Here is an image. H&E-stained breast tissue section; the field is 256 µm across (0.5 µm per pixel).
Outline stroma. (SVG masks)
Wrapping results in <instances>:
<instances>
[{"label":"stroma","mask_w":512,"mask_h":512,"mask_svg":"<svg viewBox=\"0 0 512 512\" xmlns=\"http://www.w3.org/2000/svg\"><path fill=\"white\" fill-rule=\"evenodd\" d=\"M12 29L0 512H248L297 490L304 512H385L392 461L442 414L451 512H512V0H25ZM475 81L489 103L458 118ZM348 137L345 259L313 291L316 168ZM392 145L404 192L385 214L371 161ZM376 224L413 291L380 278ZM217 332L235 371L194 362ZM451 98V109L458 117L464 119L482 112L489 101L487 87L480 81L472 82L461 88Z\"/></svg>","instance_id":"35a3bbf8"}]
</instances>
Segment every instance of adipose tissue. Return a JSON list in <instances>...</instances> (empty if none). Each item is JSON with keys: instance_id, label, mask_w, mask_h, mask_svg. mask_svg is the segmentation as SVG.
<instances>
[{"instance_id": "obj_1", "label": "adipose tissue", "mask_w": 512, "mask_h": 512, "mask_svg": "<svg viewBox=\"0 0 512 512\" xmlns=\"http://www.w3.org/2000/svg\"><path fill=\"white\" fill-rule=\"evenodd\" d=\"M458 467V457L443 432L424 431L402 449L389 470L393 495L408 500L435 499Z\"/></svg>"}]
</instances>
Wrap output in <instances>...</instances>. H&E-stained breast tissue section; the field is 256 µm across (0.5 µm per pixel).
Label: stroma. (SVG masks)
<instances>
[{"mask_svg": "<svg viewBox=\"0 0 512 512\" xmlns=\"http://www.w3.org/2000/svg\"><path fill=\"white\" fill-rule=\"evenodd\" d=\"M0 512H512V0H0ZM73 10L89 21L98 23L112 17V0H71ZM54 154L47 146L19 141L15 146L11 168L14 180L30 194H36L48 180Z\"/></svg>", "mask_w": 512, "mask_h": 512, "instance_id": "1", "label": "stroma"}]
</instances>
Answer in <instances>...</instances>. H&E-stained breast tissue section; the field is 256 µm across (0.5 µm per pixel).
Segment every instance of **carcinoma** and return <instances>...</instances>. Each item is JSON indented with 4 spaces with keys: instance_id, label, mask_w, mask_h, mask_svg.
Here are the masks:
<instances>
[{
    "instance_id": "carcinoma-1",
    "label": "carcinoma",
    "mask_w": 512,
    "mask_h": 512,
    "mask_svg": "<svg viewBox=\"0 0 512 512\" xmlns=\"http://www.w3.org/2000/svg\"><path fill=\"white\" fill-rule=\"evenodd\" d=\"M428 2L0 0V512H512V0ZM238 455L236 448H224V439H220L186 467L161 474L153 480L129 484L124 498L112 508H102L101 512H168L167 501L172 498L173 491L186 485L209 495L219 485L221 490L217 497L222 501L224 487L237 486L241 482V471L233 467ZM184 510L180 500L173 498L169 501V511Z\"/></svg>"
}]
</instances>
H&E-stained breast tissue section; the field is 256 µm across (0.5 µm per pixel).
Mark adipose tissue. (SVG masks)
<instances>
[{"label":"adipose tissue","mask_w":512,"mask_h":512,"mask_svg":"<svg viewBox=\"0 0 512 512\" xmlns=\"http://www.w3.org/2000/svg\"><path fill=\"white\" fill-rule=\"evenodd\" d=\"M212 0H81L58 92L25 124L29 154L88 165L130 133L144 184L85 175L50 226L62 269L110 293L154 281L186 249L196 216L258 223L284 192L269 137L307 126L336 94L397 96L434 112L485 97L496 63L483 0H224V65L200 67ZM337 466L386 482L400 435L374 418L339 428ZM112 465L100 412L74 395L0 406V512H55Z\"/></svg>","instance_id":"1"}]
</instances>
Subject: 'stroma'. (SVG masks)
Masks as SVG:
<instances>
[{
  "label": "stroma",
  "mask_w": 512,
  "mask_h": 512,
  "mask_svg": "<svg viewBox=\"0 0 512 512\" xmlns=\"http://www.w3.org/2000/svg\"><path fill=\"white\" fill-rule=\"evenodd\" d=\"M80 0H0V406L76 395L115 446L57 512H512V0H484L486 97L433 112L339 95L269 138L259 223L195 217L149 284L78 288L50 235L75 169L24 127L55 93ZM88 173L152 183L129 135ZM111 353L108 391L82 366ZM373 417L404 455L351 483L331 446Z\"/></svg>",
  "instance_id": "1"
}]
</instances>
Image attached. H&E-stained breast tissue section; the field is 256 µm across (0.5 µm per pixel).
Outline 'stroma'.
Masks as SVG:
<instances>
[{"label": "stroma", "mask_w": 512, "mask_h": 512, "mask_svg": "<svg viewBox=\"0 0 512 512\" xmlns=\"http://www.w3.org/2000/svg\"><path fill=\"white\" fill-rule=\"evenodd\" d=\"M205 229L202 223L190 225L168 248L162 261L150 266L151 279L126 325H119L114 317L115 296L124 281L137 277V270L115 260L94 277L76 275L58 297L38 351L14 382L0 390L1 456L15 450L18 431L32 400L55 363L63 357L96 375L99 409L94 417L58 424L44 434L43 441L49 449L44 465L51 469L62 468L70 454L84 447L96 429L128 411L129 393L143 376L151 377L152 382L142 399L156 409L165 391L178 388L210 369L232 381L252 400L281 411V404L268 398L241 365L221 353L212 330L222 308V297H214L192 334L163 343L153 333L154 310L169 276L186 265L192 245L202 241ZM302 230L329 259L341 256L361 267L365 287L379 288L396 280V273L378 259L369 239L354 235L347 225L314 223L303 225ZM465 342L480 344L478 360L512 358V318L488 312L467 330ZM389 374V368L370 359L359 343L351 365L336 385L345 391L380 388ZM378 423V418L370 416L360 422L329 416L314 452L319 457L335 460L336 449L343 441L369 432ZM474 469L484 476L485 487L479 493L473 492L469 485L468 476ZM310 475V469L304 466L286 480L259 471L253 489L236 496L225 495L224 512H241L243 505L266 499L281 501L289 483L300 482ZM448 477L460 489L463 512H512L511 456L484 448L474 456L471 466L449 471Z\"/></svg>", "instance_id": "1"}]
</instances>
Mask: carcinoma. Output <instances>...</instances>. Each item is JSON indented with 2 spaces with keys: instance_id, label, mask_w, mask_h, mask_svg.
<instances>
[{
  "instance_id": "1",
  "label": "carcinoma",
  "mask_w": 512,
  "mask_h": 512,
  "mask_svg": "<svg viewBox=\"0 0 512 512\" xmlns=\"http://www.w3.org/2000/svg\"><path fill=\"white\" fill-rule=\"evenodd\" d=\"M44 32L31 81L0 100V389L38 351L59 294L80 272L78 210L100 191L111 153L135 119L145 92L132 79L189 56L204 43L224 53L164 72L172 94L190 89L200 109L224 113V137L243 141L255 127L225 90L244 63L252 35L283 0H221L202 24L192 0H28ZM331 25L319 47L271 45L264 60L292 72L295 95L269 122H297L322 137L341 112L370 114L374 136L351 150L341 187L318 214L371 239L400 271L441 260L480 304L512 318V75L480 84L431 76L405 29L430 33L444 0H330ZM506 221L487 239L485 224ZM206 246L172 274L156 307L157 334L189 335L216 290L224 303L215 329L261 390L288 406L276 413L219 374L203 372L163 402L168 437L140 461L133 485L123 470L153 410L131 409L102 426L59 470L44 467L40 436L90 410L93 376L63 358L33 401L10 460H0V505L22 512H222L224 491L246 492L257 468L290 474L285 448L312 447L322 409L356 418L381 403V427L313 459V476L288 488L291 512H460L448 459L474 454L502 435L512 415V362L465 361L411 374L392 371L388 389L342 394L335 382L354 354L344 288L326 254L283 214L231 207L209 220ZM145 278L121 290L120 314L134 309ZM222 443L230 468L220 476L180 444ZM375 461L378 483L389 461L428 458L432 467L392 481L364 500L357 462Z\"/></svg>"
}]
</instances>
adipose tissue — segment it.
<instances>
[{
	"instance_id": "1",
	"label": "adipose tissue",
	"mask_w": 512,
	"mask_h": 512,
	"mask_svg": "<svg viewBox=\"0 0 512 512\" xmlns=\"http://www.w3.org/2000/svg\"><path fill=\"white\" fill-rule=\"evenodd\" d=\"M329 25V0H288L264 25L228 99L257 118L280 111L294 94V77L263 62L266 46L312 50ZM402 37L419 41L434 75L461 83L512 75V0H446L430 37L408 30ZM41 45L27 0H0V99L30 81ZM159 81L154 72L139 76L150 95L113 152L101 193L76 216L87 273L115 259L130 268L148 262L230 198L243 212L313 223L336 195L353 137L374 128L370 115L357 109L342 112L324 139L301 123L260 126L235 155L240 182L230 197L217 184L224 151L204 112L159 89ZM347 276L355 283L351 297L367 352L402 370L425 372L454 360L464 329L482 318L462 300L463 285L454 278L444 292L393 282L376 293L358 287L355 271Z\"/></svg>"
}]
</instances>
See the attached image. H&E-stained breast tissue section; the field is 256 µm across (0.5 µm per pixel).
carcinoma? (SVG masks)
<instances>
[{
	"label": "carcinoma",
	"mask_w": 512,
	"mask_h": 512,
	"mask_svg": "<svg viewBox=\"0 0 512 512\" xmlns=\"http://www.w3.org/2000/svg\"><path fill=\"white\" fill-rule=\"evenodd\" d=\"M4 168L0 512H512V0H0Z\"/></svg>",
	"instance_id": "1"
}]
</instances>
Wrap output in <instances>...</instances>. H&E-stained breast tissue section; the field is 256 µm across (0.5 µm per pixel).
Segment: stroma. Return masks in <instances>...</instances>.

....

## Exercise task
Search the records above for the string "attached". Copy every line that contains it.

## Response to the task
Image attached. H&E-stained breast tissue section; the field is 256 µm across (0.5 µm per pixel).
See the attached image. H&E-stained breast tissue section; the field is 256 µm across (0.5 µm per pixel).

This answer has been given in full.